Input data:
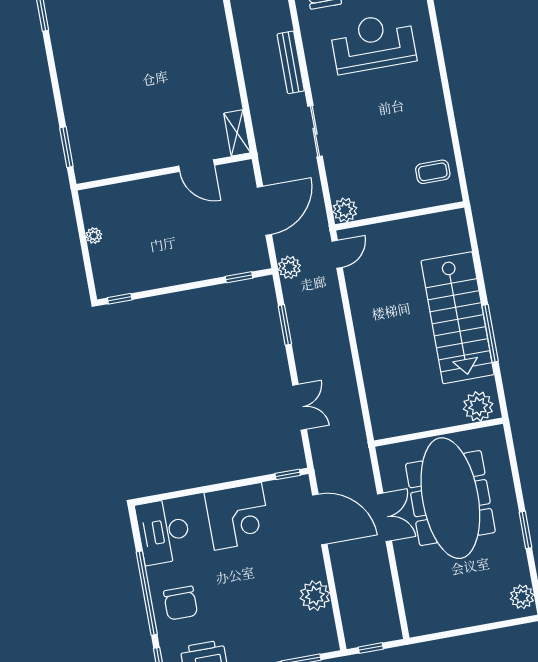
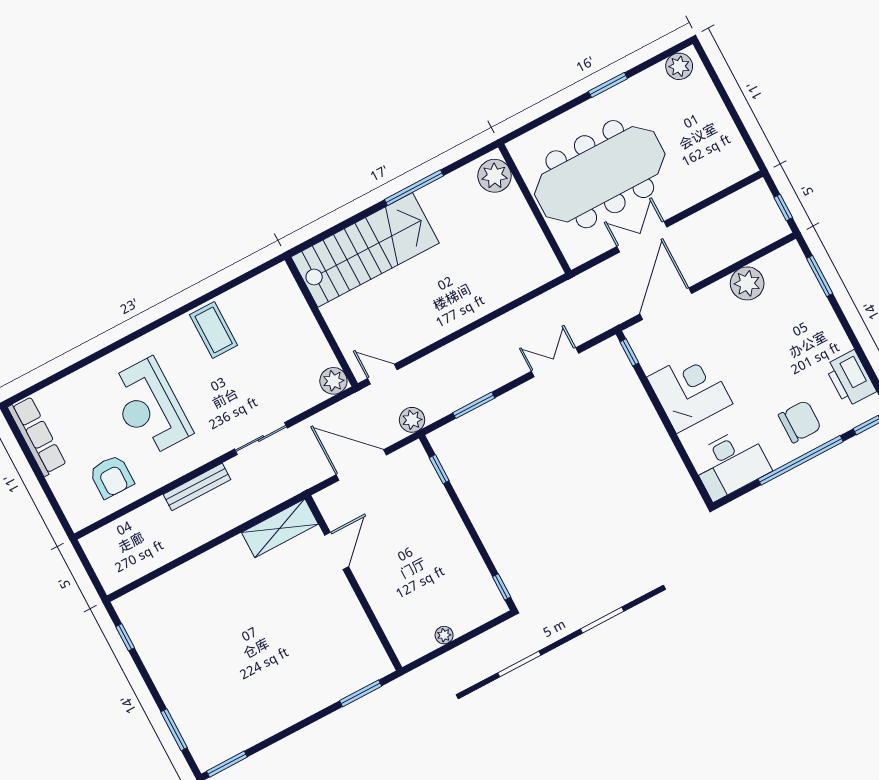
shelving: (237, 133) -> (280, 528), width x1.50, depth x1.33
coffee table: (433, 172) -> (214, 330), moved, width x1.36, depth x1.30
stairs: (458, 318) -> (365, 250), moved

---

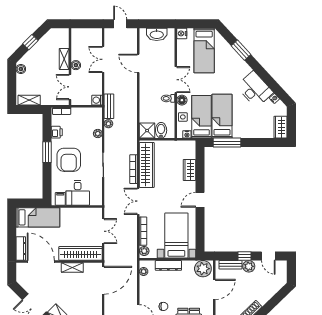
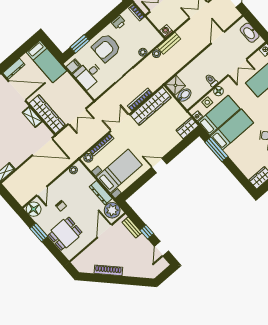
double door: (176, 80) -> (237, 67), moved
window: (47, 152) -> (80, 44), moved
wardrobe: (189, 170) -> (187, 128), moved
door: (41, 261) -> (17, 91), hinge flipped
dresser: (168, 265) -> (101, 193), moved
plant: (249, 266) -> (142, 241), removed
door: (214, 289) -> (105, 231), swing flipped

--

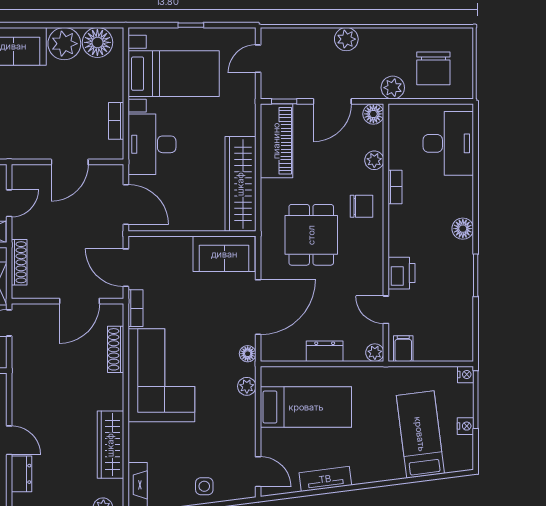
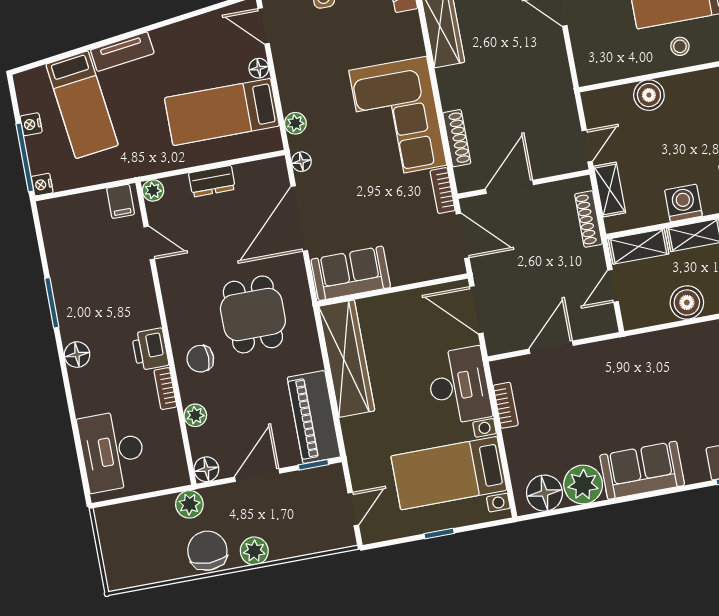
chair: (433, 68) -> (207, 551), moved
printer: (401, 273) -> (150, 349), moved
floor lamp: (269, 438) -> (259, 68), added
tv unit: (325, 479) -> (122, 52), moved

Task goal: Take from the material above the lines running from the one with "shelving: (237, 133)" through the one with "stairs: (458, 318) -> (365, 250), moved", and repeat them exactly, with nothing else.

Solution below:
shelving: (237, 133) -> (280, 528), width x1.50, depth x1.33
coffee table: (433, 172) -> (214, 330), moved, width x1.36, depth x1.30
stairs: (458, 318) -> (365, 250), moved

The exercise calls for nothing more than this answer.